**ROWS**.
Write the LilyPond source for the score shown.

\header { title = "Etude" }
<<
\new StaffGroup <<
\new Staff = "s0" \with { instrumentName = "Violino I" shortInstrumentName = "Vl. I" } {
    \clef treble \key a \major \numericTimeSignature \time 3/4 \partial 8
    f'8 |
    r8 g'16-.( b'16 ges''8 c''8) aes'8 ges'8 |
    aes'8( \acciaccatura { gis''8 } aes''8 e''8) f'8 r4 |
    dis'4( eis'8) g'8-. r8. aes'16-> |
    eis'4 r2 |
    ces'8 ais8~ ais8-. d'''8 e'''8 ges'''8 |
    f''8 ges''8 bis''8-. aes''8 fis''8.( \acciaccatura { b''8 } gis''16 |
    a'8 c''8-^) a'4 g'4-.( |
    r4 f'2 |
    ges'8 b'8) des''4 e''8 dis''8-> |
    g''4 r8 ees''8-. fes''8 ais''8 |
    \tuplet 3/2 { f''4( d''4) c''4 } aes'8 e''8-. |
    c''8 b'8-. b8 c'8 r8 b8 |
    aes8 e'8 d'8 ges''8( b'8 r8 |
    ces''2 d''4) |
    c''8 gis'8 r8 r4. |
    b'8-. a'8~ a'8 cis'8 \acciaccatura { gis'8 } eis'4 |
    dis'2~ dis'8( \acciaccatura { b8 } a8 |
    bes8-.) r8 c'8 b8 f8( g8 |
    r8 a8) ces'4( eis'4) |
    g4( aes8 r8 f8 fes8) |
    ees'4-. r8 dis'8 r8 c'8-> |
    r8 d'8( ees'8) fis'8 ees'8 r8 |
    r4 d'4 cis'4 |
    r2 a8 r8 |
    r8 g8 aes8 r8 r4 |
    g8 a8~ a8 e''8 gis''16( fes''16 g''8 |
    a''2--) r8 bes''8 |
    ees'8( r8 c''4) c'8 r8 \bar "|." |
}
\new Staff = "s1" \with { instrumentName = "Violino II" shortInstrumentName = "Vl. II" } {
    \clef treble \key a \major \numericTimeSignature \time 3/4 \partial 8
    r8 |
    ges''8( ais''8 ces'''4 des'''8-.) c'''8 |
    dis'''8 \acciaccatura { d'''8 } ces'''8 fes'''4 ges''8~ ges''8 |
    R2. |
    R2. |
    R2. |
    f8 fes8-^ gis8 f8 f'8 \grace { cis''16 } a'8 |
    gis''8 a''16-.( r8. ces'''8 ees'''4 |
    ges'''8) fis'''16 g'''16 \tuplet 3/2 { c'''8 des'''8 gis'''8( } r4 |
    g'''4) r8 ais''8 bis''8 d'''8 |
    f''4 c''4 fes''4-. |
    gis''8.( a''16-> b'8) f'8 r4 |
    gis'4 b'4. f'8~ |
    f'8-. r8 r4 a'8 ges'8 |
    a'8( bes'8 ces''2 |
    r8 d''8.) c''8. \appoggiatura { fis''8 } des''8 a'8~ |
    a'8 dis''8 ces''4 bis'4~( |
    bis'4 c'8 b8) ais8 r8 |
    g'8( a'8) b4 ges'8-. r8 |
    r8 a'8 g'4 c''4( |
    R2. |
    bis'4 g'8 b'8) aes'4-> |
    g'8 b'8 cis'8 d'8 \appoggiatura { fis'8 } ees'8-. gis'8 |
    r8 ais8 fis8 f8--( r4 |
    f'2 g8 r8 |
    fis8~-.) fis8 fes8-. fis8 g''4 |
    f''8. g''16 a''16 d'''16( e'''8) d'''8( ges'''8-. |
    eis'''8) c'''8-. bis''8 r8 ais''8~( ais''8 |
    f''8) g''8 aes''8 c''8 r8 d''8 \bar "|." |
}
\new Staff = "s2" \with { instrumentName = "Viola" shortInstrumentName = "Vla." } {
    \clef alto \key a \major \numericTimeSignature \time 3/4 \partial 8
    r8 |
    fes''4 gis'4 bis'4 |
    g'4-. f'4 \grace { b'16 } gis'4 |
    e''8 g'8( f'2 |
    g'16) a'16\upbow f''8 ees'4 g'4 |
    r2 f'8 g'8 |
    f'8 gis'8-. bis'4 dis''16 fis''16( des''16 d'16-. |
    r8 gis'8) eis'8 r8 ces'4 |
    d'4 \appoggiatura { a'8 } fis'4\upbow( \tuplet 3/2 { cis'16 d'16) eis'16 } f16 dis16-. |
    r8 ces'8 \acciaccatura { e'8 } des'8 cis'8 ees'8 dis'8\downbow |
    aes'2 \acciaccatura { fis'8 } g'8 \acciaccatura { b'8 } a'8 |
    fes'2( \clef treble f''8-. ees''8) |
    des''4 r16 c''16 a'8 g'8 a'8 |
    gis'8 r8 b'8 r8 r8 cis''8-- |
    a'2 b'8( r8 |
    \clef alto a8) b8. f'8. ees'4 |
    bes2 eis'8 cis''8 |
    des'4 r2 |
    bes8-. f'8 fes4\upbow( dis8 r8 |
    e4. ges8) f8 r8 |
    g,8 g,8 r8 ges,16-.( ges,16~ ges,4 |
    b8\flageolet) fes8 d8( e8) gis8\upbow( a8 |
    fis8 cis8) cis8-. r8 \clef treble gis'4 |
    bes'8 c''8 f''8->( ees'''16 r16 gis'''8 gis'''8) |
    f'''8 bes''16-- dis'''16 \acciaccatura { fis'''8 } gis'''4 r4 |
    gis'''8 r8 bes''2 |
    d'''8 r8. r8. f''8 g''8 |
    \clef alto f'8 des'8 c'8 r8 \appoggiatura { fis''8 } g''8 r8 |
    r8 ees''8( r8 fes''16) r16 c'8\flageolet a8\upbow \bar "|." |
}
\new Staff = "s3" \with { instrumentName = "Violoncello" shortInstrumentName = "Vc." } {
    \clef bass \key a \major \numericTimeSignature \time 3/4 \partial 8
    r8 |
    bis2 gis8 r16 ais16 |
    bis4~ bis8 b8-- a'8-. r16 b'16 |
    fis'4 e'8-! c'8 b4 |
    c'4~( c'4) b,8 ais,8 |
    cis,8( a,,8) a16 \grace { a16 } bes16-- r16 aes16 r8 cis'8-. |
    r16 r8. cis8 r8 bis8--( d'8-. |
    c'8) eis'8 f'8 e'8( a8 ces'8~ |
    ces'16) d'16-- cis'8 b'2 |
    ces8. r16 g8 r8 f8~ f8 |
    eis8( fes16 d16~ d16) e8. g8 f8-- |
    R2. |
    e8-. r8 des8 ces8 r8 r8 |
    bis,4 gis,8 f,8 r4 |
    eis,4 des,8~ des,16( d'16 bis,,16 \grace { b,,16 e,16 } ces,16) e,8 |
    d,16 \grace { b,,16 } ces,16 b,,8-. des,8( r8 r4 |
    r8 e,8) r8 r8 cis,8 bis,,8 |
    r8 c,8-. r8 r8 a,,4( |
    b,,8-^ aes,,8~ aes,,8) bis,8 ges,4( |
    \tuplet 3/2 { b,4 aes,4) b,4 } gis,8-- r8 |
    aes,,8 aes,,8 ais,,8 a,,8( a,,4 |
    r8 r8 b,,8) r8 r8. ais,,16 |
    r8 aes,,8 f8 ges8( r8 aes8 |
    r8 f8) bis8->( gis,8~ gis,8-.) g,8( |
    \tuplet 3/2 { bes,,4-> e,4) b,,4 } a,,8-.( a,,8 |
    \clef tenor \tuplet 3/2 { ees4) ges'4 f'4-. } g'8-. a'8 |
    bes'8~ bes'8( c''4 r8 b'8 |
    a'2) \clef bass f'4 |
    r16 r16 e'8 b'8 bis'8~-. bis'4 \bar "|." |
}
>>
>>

**AIM**. Pull out every line in the entries above that contains the string "with", and copy each one in full.

**OUTPUT FOR THIS TASK**.
\new Staff = "s0" \with { instrumentName = "Violino I" shortInstrumentName = "Vl. I" } {
\new Staff = "s1" \with { instrumentName = "Violino II" shortInstrumentName = "Vl. II" } {
\new Staff = "s2" \with { instrumentName = "Viola" shortInstrumentName = "Vla." } {
\new Staff = "s3" \with { instrumentName = "Violoncello" shortInstrumentName = "Vc." } {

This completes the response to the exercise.